→ **WHAT IS BEING ASKED**: Your response must be an exact transcription of the lines from the one containing "(418, 416) = (343, 314): green" through the final line of the data.

Before-and-after scene images:
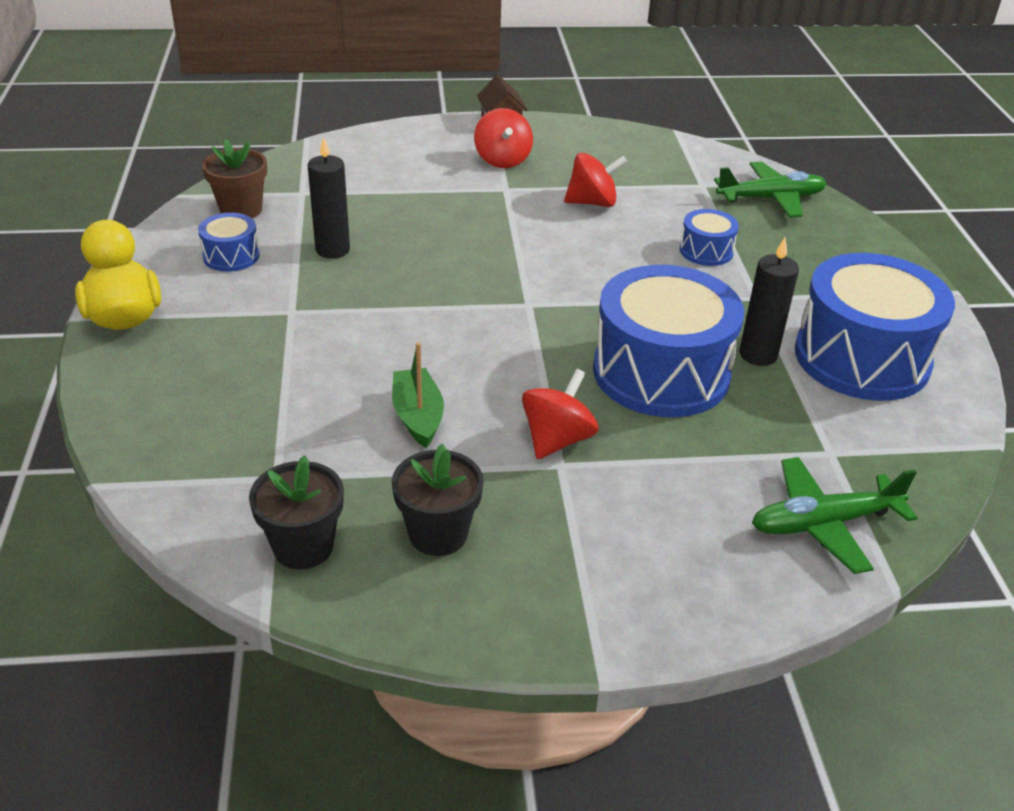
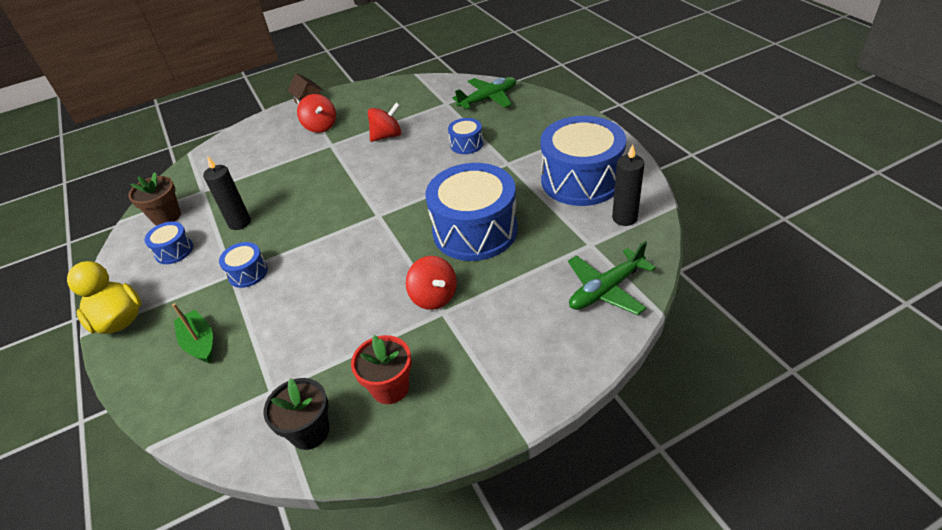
camera: 15 degrees left, 5 degrees up
(314, 317) = (248, 273): none -> blue drum
(418, 416) = (343, 314): green boat -> green boat (200, 343)
(438, 534) = (390, 387): black flower pot -> red flower pot
(557, 439) = (434, 297): red spinning top -> red spinning top turned 135 degrees clockwise
(758, 355) = (524, 199): black candle -> black candle (624, 218)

→ **THE COMPLETED TASK**:
(418, 416) = (343, 314): green boat -> green boat (200, 343)
(438, 534) = (390, 387): black flower pot -> red flower pot
(557, 439) = (434, 297): red spinning top -> red spinning top turned 135 degrees clockwise
(758, 355) = (524, 199): black candle -> black candle (624, 218)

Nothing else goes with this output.